### What is expected
Please return the data that follows precisely as written, but without the images.

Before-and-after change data
┌──
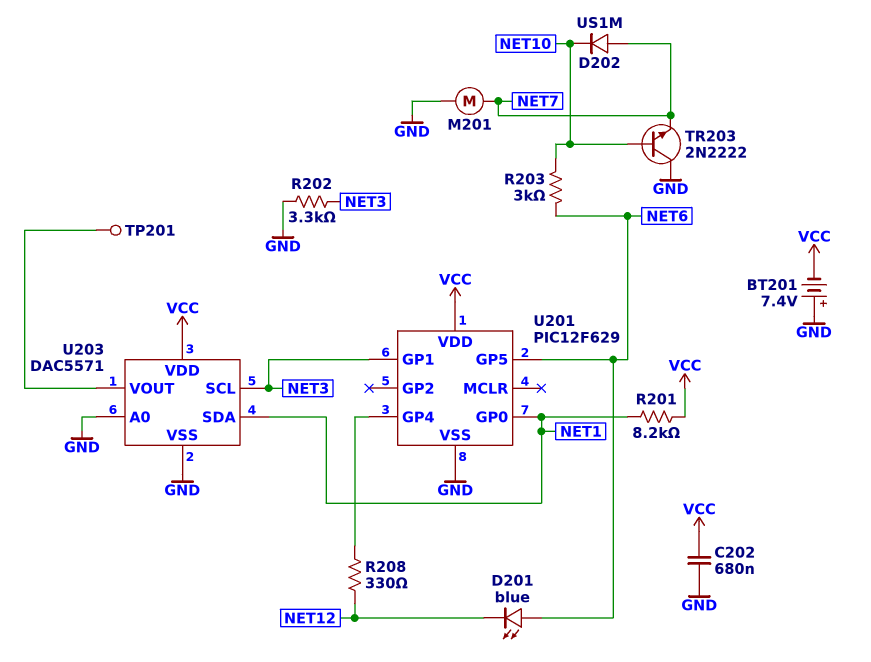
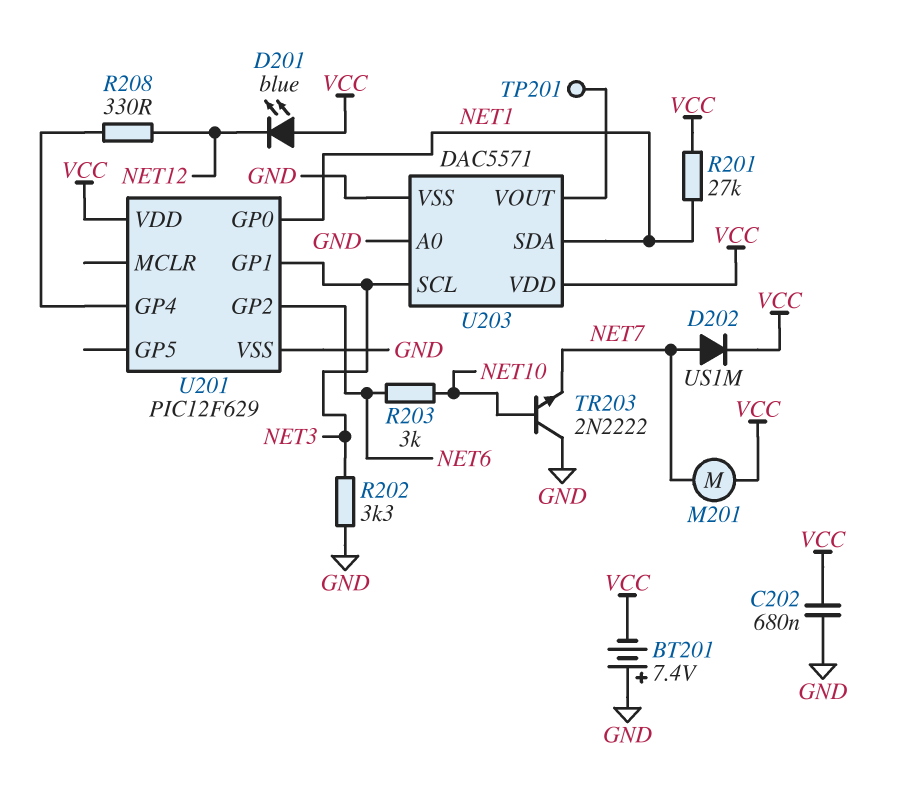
D201: LED blue (A NET6, K NET12) -> LED blue (A VCC, K NET12)
D202: diode US1M (A NET7, K NET10) -> diode US1M (A NET7, K VCC)
M201: motor (GND, NET7) -> motor (NET7, VCC)
R201: 8.2k (NET1, VCC) -> 27k (NET1, VCC)
U201 pin GP2: none -> NET6
U201 pin GP5: NET6 -> none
└──
### Worked solution
D201: LED blue (A NET6, K NET12) -> LED blue (A VCC, K NET12)
D202: diode US1M (A NET7, K NET10) -> diode US1M (A NET7, K VCC)
M201: motor (GND, NET7) -> motor (NET7, VCC)
R201: 8.2k (NET1, VCC) -> 27k (NET1, VCC)
U201 pin GP2: none -> NET6
U201 pin GP5: NET6 -> none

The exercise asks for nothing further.